Goal of the exercise:
Take the line with "none -> black 1x1 brick [787,449,848,510]" and all lines after it, through the end of the records below, and repeat them exactly.

*** Supplied records ***

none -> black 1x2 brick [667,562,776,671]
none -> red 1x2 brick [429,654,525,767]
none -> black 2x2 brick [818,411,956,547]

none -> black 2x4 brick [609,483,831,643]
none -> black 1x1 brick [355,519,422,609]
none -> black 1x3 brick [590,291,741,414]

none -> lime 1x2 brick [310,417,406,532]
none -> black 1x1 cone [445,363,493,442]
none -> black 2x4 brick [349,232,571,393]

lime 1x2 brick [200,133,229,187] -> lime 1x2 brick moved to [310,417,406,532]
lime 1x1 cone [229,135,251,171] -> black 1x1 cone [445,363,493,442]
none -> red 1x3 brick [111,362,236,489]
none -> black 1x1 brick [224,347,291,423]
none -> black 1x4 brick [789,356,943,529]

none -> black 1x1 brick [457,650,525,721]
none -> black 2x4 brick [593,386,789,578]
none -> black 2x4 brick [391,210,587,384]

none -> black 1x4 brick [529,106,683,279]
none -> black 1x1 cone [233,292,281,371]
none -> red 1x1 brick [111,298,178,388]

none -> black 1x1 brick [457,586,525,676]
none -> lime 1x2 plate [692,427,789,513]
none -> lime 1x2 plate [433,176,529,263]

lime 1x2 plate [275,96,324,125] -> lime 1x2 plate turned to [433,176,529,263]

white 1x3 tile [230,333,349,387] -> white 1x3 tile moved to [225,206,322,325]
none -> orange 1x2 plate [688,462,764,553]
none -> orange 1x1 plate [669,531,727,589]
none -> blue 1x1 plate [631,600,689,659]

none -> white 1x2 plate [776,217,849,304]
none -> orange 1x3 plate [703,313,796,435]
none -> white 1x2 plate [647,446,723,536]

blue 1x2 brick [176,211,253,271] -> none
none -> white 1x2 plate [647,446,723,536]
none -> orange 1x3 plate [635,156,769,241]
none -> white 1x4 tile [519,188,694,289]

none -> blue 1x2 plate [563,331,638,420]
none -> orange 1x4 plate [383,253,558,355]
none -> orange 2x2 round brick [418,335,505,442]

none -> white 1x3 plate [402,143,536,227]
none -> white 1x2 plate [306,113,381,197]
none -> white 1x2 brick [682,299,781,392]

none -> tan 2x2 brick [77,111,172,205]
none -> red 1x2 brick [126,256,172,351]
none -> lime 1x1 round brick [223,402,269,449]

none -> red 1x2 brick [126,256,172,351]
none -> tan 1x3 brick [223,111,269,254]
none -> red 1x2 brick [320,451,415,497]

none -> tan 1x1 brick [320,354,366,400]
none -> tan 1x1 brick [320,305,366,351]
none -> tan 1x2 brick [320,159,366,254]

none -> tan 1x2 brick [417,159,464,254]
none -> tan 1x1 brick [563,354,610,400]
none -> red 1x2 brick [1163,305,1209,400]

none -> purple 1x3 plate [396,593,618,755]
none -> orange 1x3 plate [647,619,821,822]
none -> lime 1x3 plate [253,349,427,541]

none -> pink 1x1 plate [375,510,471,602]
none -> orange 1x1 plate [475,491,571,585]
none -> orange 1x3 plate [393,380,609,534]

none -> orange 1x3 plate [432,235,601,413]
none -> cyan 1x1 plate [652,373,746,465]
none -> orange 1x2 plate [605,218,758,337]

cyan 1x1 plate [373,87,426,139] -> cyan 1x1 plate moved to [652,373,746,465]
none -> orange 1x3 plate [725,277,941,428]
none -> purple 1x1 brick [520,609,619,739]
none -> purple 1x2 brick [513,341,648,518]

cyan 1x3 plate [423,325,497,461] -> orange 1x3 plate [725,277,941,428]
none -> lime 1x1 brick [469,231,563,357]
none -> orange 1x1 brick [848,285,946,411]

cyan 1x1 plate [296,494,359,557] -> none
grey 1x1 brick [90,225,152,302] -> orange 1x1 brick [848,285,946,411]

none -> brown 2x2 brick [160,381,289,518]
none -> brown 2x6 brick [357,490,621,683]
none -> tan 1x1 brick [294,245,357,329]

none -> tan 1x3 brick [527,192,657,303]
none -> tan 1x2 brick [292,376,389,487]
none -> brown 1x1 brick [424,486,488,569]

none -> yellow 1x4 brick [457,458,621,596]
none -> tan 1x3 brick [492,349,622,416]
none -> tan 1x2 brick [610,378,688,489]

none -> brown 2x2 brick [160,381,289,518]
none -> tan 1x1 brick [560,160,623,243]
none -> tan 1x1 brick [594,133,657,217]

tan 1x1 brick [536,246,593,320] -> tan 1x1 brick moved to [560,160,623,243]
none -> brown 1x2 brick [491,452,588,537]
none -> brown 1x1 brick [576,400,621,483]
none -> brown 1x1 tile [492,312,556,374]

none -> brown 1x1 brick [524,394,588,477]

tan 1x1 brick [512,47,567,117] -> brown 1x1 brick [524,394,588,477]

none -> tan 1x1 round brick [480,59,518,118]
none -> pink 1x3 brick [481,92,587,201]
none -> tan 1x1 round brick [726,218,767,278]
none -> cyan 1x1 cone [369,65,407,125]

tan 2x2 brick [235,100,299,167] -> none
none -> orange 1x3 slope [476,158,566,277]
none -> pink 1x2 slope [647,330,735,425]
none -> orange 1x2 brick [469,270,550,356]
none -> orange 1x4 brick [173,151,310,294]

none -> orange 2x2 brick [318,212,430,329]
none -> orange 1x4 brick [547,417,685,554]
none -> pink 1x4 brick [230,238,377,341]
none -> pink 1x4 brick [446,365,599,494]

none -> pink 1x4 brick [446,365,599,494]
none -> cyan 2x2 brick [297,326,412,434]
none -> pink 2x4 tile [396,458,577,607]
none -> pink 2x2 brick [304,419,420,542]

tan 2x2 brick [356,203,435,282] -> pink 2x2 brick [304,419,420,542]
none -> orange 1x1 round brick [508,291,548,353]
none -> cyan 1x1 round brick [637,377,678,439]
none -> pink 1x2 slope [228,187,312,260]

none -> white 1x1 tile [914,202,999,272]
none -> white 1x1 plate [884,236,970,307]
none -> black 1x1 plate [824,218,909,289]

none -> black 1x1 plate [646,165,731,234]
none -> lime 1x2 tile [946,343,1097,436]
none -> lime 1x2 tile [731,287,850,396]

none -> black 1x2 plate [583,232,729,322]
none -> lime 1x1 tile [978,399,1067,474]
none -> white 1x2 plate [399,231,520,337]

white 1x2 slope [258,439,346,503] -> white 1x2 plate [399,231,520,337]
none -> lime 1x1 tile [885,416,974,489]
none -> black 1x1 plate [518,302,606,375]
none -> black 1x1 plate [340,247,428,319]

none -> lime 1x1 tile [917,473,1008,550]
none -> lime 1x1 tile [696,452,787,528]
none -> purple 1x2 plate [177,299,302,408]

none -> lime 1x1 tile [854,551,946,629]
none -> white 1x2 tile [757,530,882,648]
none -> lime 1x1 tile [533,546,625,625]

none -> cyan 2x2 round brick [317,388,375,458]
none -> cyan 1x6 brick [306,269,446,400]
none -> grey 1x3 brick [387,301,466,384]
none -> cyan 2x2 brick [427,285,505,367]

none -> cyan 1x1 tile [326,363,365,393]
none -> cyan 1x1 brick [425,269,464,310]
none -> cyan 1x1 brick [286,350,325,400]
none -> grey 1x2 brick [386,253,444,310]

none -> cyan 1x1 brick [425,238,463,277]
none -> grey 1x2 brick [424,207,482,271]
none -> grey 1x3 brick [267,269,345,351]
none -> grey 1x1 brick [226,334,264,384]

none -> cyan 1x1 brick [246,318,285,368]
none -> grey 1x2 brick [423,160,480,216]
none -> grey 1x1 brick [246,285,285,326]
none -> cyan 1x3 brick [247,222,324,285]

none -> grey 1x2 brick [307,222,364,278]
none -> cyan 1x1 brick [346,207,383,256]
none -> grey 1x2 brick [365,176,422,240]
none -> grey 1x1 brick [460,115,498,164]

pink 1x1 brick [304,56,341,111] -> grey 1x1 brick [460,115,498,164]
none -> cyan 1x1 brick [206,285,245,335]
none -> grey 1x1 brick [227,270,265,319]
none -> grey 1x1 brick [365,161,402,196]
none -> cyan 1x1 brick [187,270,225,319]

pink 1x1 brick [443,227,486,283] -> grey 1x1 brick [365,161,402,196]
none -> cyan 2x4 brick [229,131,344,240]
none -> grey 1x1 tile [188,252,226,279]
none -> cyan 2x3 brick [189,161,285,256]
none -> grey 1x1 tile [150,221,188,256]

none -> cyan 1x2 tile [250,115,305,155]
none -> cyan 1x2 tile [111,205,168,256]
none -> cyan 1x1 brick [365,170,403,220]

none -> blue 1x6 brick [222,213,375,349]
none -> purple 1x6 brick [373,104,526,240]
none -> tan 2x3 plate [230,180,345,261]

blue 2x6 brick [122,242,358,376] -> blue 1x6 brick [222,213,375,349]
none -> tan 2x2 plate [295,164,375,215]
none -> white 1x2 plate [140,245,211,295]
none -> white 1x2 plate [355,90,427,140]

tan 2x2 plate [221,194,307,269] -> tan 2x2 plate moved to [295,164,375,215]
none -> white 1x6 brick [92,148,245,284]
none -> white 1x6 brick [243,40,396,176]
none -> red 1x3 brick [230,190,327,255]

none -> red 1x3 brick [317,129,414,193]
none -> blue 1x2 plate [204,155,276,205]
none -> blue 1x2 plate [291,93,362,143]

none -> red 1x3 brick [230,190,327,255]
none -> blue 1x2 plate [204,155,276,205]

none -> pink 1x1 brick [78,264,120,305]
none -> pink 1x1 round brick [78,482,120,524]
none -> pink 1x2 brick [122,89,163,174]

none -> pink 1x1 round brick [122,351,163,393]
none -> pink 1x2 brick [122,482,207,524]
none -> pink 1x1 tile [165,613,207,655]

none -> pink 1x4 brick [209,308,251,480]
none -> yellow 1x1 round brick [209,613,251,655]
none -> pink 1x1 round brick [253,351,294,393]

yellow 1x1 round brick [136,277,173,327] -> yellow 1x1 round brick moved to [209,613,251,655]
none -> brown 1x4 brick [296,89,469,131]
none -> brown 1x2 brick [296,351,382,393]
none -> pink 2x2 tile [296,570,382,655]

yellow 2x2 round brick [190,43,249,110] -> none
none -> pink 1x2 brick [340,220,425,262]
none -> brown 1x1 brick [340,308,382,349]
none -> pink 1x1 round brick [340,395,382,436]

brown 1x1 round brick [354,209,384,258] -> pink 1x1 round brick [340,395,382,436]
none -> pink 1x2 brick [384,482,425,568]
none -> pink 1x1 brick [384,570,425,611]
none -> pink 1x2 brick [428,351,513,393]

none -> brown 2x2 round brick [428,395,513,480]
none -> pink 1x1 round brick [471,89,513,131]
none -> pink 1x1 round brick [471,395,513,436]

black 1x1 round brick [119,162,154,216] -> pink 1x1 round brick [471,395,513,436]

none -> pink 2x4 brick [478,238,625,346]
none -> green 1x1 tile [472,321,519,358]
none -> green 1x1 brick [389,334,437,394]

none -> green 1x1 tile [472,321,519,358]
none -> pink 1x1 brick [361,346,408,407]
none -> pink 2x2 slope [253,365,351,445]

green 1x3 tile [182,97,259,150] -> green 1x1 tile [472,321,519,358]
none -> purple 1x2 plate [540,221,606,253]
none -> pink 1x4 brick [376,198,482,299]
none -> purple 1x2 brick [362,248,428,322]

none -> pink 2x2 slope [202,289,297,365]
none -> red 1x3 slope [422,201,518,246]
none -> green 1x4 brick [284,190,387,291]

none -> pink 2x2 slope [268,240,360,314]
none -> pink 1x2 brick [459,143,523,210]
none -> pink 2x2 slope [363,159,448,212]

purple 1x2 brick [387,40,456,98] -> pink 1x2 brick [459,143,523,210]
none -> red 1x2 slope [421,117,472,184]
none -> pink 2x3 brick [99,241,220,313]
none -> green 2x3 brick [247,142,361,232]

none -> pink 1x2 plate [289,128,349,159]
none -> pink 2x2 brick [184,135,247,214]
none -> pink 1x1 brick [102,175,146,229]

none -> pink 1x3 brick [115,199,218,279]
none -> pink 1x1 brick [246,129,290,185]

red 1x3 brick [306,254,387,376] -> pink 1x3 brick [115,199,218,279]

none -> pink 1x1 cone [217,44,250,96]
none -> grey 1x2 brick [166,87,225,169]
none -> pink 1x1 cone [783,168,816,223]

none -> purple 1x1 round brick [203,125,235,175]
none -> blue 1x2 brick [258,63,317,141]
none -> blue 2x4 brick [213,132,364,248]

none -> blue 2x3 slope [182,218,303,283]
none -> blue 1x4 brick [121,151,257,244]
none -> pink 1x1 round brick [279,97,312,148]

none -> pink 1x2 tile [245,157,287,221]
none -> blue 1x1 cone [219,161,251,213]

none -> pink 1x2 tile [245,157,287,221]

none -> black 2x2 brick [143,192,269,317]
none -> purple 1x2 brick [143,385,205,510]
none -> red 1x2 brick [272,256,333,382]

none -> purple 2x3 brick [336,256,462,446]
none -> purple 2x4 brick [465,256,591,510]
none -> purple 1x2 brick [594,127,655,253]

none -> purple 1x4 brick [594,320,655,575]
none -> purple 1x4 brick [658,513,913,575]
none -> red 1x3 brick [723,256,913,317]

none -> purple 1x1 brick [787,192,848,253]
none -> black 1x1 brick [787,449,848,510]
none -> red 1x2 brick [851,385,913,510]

*** End of Supplied records ***

Solution to this exercise:
none -> black 1x1 brick [787,449,848,510]
none -> red 1x2 brick [851,385,913,510]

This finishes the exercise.